TASK GOAL: Return the records word for word. Any pictures in them are not part of the copy.

---*---

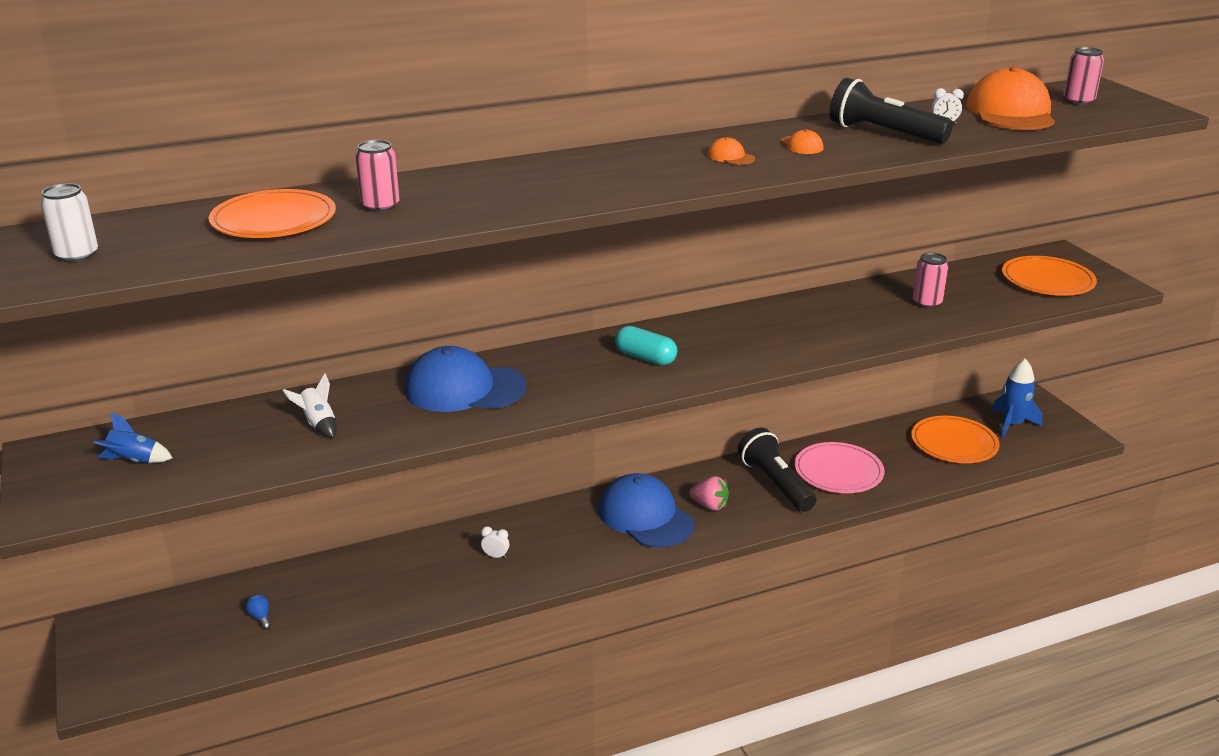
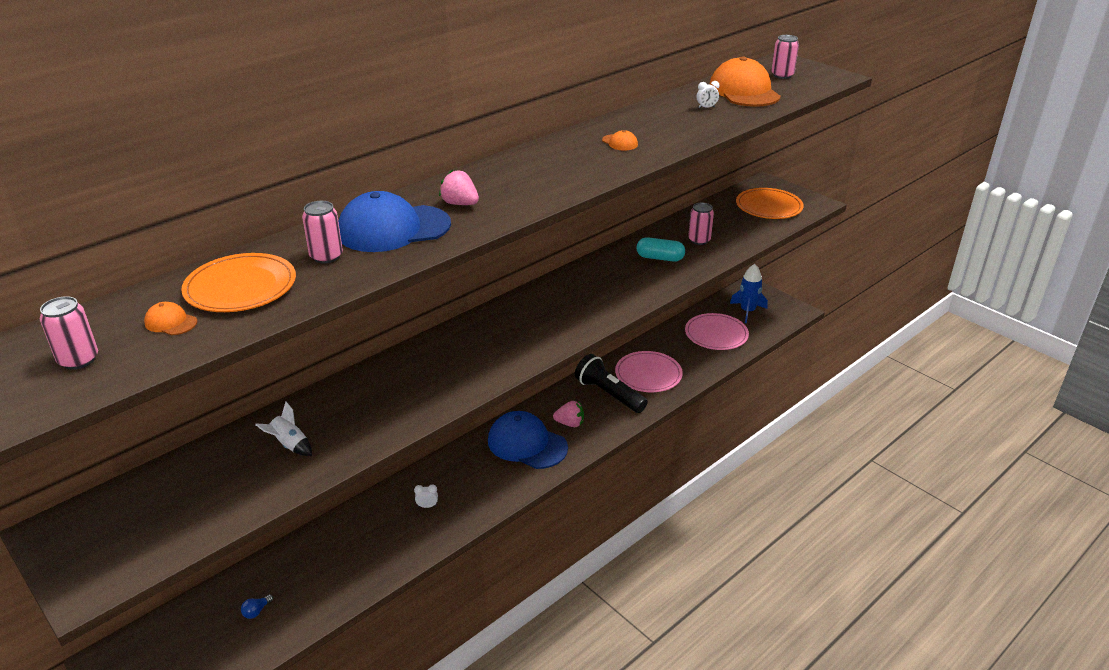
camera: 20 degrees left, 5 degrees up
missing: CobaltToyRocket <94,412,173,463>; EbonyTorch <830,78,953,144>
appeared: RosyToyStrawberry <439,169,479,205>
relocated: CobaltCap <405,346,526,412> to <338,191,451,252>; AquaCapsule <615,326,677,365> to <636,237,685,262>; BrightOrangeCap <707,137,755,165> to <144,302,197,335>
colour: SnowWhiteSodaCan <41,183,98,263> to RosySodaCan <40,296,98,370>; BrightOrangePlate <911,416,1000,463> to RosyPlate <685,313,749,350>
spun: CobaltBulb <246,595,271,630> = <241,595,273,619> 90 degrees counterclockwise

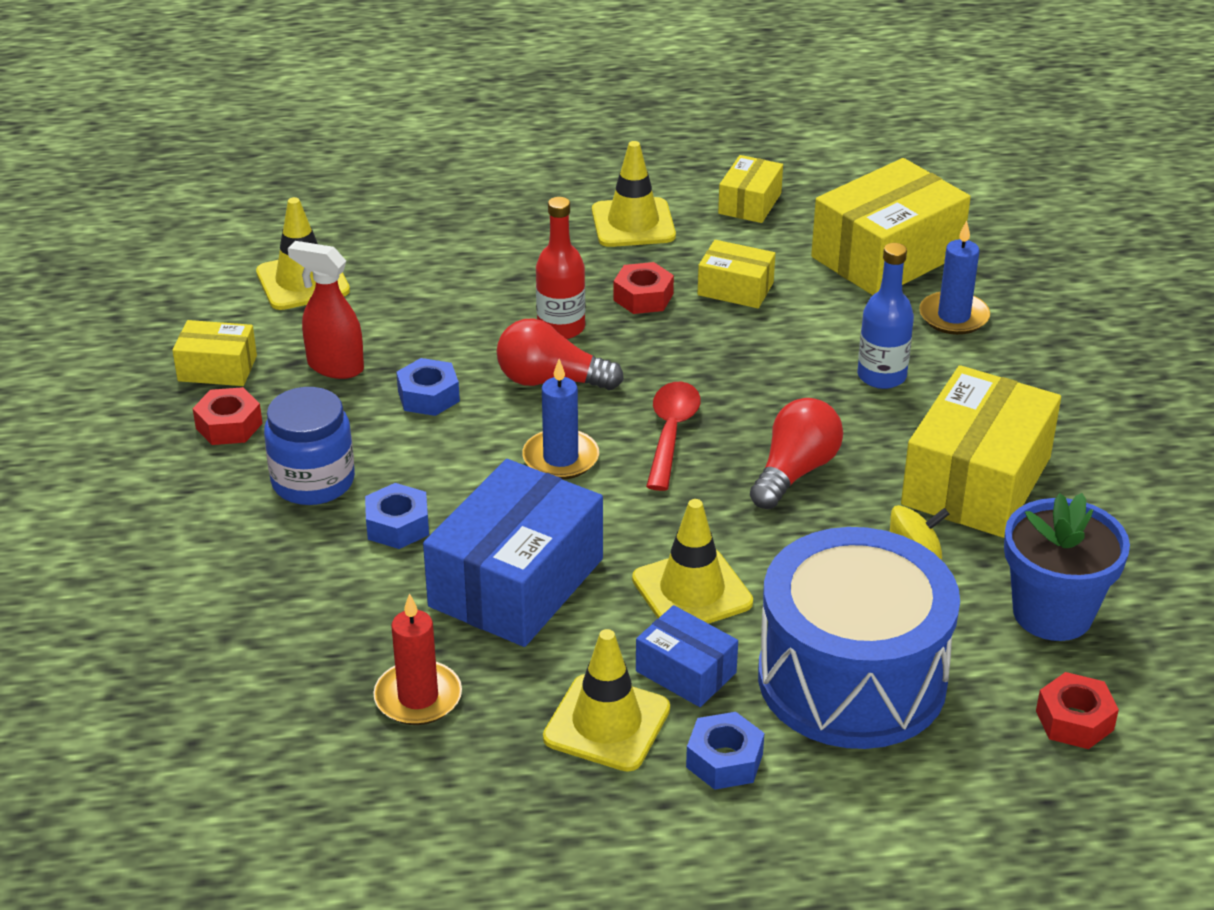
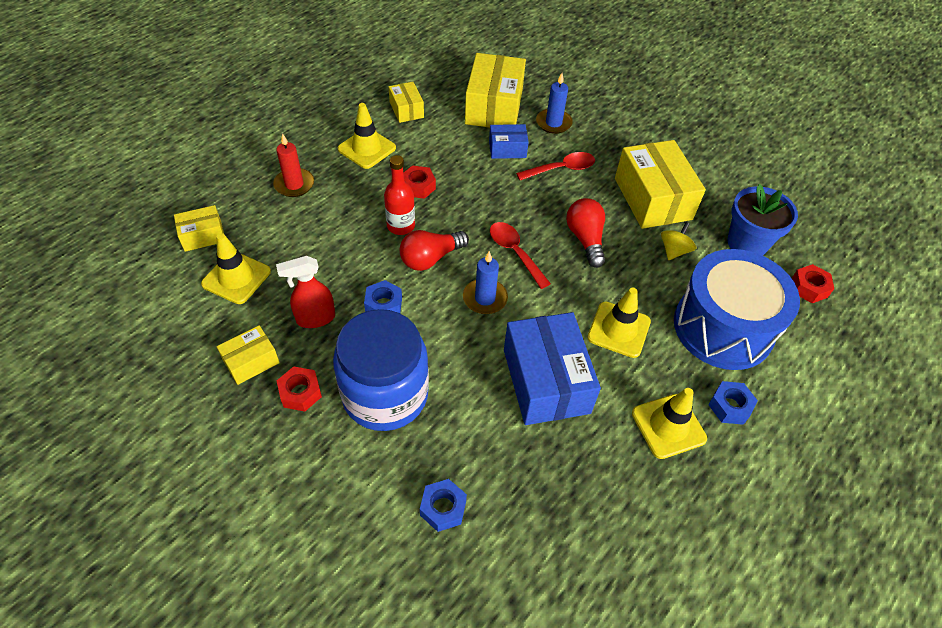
camera: 45 degrees left, 15 degrees up
relocated: CobaltHexagonNut <365,483,429,549> to <420,479,467,532>; RedCandle <373,593,462,725> to <273,133,314,197>; CobaltPackage <636,605,738,707> to <489,124,529,159>; BrightYellowPackage <698,240,775,308> to <174,205,224,252>
exchanged: CobaltDrinkBottle <857,243,914,389> to RedTeaspoon <516,152,595,180>
size: CobaltPreserveJar <264,387,355,505> = <333,309,429,431> x1.61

---*---

SOLVED PROBLEM:
camera: 20 degrees left, 5 degrees up
missing: CobaltToyRocket <94,412,173,463>; EbonyTorch <830,78,953,144>
appeared: RosyToyStrawberry <439,169,479,205>
relocated: CobaltCap <405,346,526,412> to <338,191,451,252>; AquaCapsule <615,326,677,365> to <636,237,685,262>; BrightOrangeCap <707,137,755,165> to <144,302,197,335>
colour: SnowWhiteSodaCan <41,183,98,263> to RosySodaCan <40,296,98,370>; BrightOrangePlate <911,416,1000,463> to RosyPlate <685,313,749,350>
spun: CobaltBulb <246,595,271,630> = <241,595,273,619> 90 degrees counterclockwise

camera: 45 degrees left, 15 degrees up
relocated: CobaltHexagonNut <365,483,429,549> to <420,479,467,532>; RedCandle <373,593,462,725> to <273,133,314,197>; CobaltPackage <636,605,738,707> to <489,124,529,159>; BrightYellowPackage <698,240,775,308> to <174,205,224,252>
exchanged: CobaltDrinkBottle <857,243,914,389> to RedTeaspoon <516,152,595,180>
size: CobaltPreserveJar <264,387,355,505> = <333,309,429,431> x1.61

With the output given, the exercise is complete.